(What needs to be done) Print out each entry without alteration, and keep the pictures out.

(Source material)
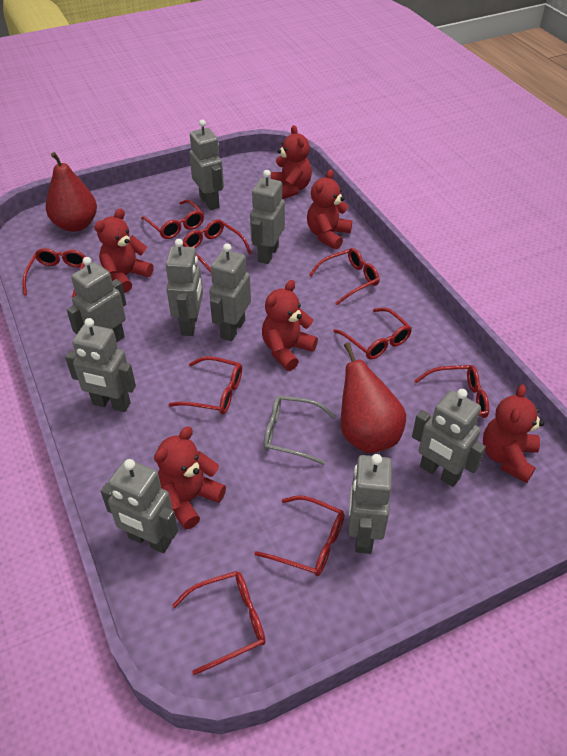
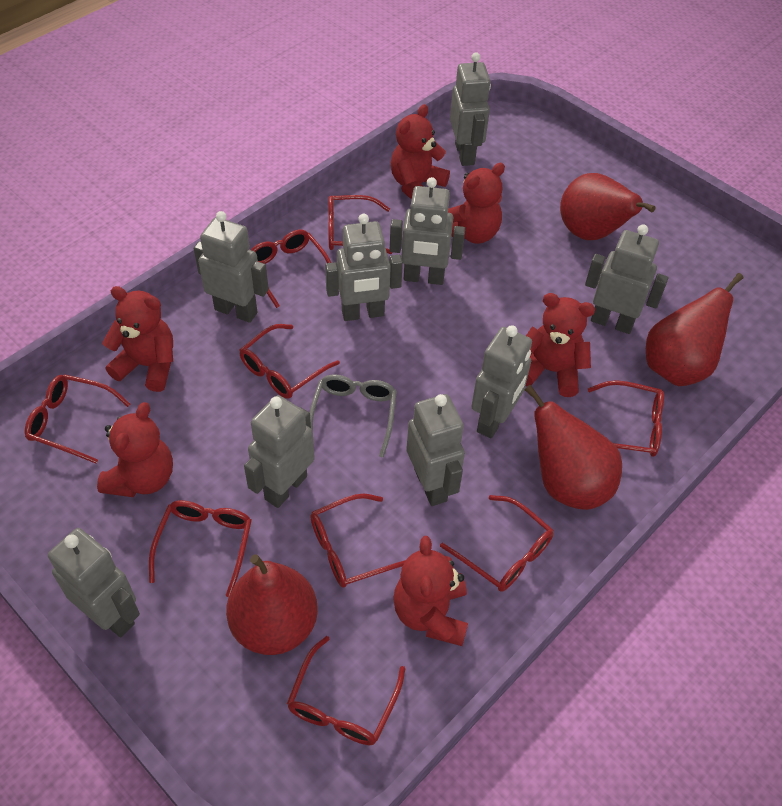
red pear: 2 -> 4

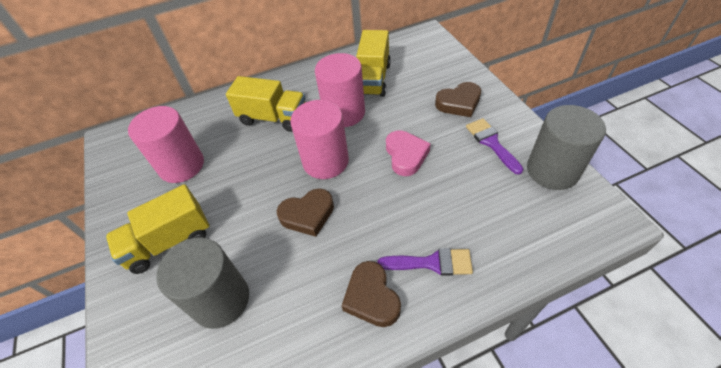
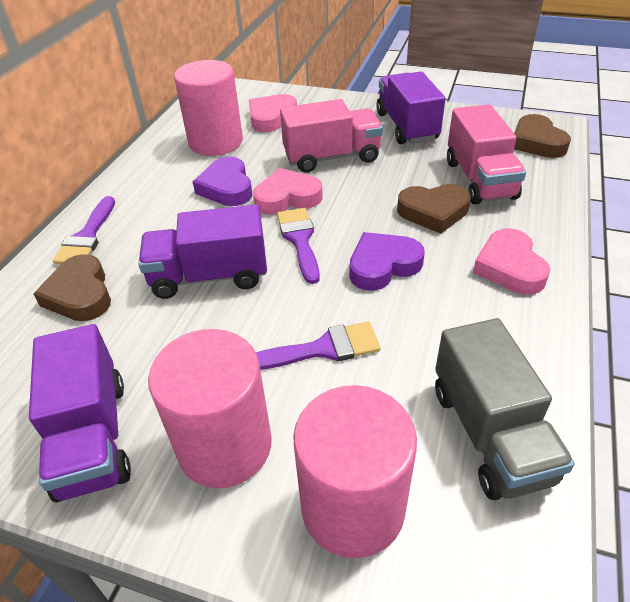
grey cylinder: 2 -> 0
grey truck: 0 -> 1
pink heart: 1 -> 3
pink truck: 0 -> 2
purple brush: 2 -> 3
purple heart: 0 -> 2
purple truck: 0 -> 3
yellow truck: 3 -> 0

(Exercise result)
red pear: 2 -> 4

grey cylinder: 2 -> 0
grey truck: 0 -> 1
pink heart: 1 -> 3
pink truck: 0 -> 2
purple brush: 2 -> 3
purple heart: 0 -> 2
purple truck: 0 -> 3
yellow truck: 3 -> 0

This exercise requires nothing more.